**REQUIRED ACTION**:
Please print, exactly as written, the line containing "relocated,pink dice,[361 237],,[704" and each line after it through the end of the material; pictures stay out.

**PROVIDED ENTRIES**:
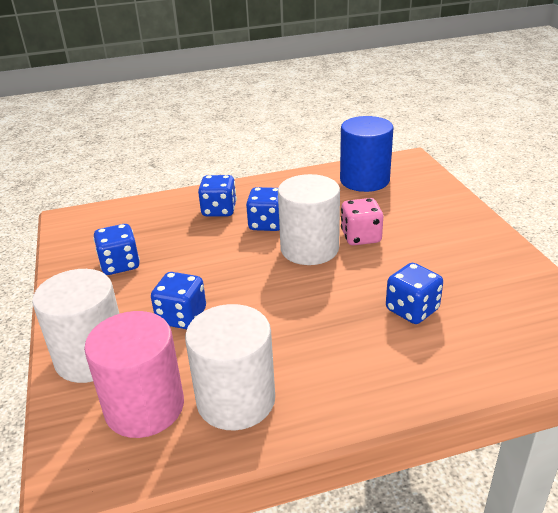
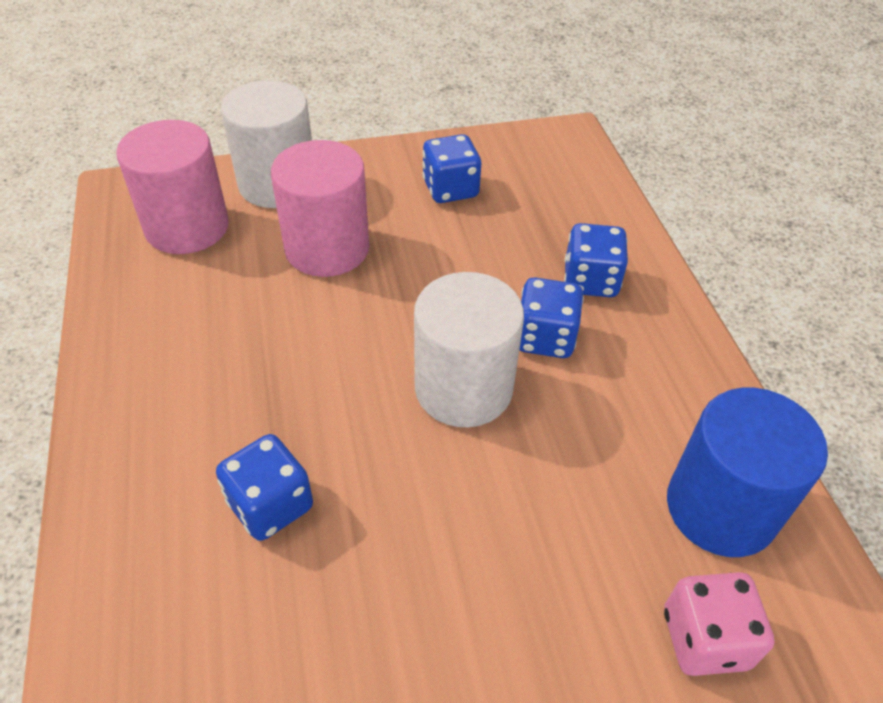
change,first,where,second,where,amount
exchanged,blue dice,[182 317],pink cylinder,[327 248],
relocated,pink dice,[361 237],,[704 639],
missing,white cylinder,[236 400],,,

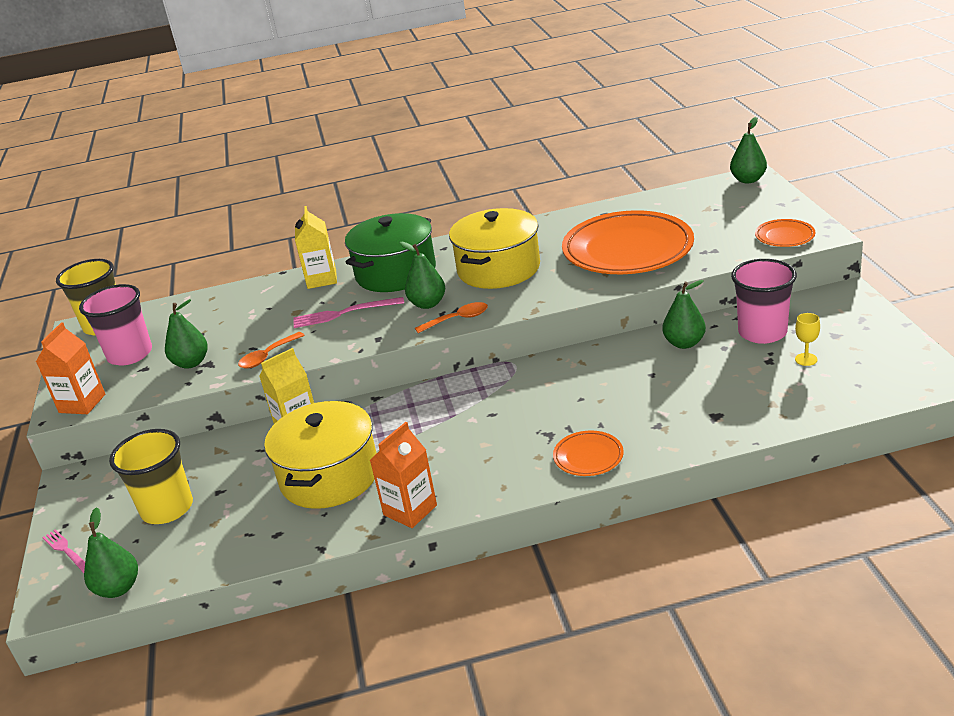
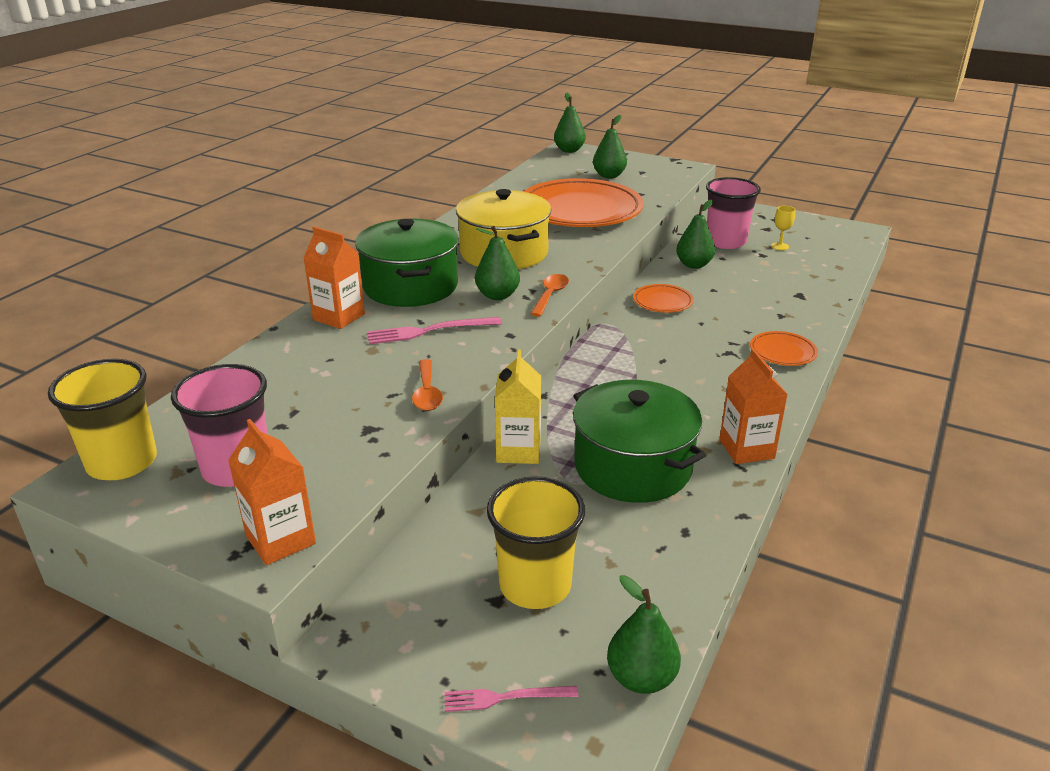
change,first,where,second,where,amount
colour,yellow carton,[322 279],orange carton,[339 317],
spun,pink fork,[345 313],,[430 331],45 degrees clockwise
colour,yellow pot,[329 476],green pot,[632 466],
relocated,green pear,[191 363],,[609 176],
relocated,orange plate,[784 236],,[662 302],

**RESPONSE**:
relocated,pink dice,[361 237],,[704 639],
missing,white cylinder,[236 400],,,

change,first,where,second,where,amount
colour,yellow carton,[322 279],orange carton,[339 317],
spun,pink fork,[345 313],,[430 331],45 degrees clockwise
colour,yellow pot,[329 476],green pot,[632 466],
relocated,green pear,[191 363],,[609 176],
relocated,orange plate,[784 236],,[662 302],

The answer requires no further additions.